Copy every line that contains the string "pink" from the entries below.

## Information shown
◆ ◆ ◆

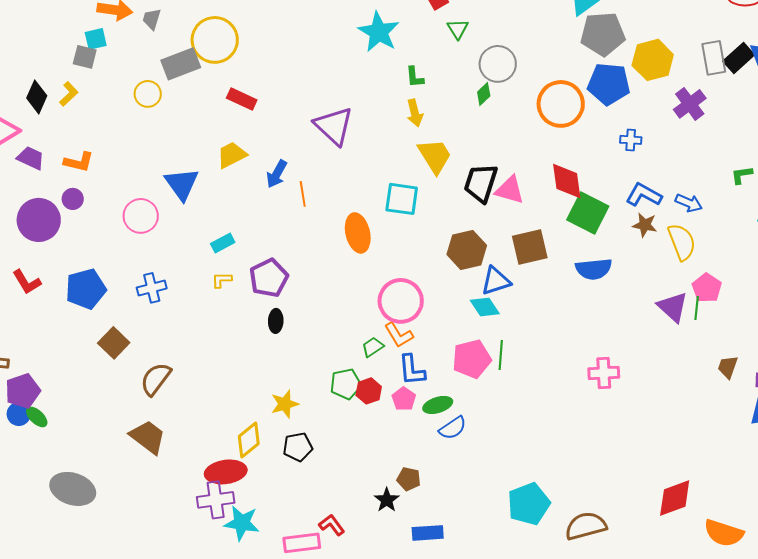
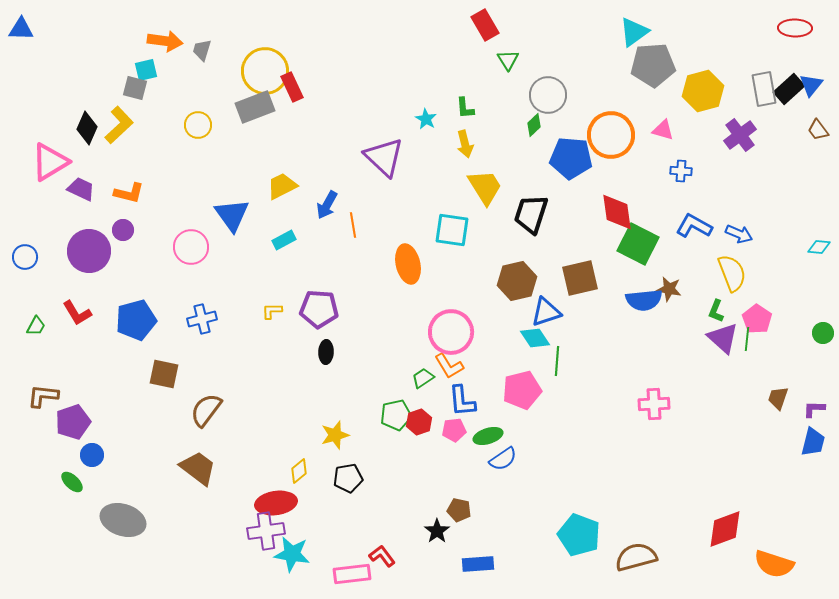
cyan star: (379, 32) -> (426, 119), moved, size x0.5
gray rectangle: (181, 64) -> (255, 107), moved
blue pentagon: (609, 84) -> (571, 158), moved
yellow L-shape: (69, 94) -> (119, 125), size x1.5
red rectangle: (242, 99) -> (292, 87), moved, turned 40
green L-shape: (742, 175) -> (716, 311), moved, turned -60
pink triangle: (510, 190) -> (663, 130), moved, size x0.7
brown star: (645, 225) -> (669, 289), moved
cyan rectangle: (223, 243) -> (284, 240), moved
purple pentagon: (269, 278) -> (319, 309), turned 30
brown square: (114, 343) -> (164, 374), turned -32
green line: (501, 355) -> (557, 361), moved
pink pentagon: (404, 399) -> (454, 430), turned 30
blue circle: (19, 414) -> (92, 455), moved
green ellipse: (37, 417) -> (72, 482), moved
yellow diamond: (249, 440) -> (299, 471), size x0.7
cyan pentagon: (529, 504) -> (579, 535), turned -30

◆ ◆ ◆

## Answer to the problem
pink triangle: (510, 190) -> (663, 130), moved, size x0.7
pink pentagon: (404, 399) -> (454, 430), turned 30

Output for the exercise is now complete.